§ **WHAT YOU HAVE TO DO**
Reproduce the items below verbatim, beginning with the first line and ending with the line containing "sunrise (96, 1444)", both lines included.

§ **DATA FOR PROCESSING**
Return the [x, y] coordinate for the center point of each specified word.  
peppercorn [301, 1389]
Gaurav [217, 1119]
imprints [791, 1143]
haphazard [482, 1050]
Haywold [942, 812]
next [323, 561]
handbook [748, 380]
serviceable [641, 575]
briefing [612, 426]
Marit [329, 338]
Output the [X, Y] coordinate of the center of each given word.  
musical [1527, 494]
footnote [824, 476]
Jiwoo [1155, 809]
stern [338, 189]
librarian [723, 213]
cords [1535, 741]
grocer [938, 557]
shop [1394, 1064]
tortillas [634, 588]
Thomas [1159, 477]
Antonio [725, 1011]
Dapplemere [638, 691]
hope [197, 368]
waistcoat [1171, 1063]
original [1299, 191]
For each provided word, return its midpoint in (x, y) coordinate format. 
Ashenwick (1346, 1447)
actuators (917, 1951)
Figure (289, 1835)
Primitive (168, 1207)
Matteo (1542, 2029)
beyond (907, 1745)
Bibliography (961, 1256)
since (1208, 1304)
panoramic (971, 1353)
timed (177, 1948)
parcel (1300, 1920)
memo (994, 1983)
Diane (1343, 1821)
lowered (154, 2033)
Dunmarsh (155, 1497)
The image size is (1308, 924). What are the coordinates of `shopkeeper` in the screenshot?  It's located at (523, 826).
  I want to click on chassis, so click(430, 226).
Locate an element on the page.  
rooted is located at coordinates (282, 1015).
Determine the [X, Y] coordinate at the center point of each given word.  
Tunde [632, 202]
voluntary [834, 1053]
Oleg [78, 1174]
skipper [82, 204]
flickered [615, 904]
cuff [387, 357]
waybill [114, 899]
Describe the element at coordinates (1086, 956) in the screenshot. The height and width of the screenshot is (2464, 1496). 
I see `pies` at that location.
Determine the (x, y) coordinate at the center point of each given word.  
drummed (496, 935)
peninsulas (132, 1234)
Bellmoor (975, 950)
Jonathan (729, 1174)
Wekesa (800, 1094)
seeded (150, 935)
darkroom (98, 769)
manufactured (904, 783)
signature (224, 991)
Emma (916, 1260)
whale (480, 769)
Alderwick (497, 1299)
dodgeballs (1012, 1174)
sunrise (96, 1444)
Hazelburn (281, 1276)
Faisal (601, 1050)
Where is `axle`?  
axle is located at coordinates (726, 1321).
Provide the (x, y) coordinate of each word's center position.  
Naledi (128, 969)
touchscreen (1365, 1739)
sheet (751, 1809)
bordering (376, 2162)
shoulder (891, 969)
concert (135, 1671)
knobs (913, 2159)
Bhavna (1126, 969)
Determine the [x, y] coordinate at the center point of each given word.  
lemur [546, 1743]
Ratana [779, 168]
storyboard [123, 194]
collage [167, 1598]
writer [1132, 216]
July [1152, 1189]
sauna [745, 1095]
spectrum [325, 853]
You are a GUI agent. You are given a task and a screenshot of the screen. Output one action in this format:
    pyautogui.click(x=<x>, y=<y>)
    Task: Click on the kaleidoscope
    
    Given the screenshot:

§ **THE REPLY**
Return the [x, y] coordinate for the center point of each specified word.  
peppercorn [301, 1389]
Gaurav [217, 1119]
imprints [791, 1143]
haphazard [482, 1050]
Haywold [942, 812]
next [323, 561]
handbook [748, 380]
serviceable [641, 575]
briefing [612, 426]
Marit [329, 338]
Output the [X, Y] coordinate of the center of each given word.  
musical [1527, 494]
footnote [824, 476]
Jiwoo [1155, 809]
stern [338, 189]
librarian [723, 213]
cords [1535, 741]
grocer [938, 557]
shop [1394, 1064]
tortillas [634, 588]
Thomas [1159, 477]
Antonio [725, 1011]
Dapplemere [638, 691]
hope [197, 368]
waistcoat [1171, 1063]
original [1299, 191]
For each provided word, return its midpoint in (x, y) coordinate format. 
Ashenwick (1346, 1447)
actuators (917, 1951)
Figure (289, 1835)
Primitive (168, 1207)
Matteo (1542, 2029)
beyond (907, 1745)
Bibliography (961, 1256)
since (1208, 1304)
panoramic (971, 1353)
timed (177, 1948)
parcel (1300, 1920)
memo (994, 1983)
Diane (1343, 1821)
lowered (154, 2033)
Dunmarsh (155, 1497)
The image size is (1308, 924). What are the coordinates of `shopkeeper` in the screenshot?  It's located at (523, 826).
  I want to click on chassis, so click(430, 226).
Locate an element on the page.  
rooted is located at coordinates (282, 1015).
Determine the [X, Y] coordinate at the center point of each given word.  
Tunde [632, 202]
voluntary [834, 1053]
Oleg [78, 1174]
skipper [82, 204]
flickered [615, 904]
cuff [387, 357]
waybill [114, 899]
Describe the element at coordinates (1086, 956) in the screenshot. The height and width of the screenshot is (2464, 1496). 
I see `pies` at that location.
Determine the (x, y) coordinate at the center point of each given word.  
drummed (496, 935)
peninsulas (132, 1234)
Bellmoor (975, 950)
Jonathan (729, 1174)
Wekesa (800, 1094)
seeded (150, 935)
darkroom (98, 769)
manufactured (904, 783)
signature (224, 991)
Emma (916, 1260)
whale (480, 769)
Alderwick (497, 1299)
dodgeballs (1012, 1174)
sunrise (96, 1444)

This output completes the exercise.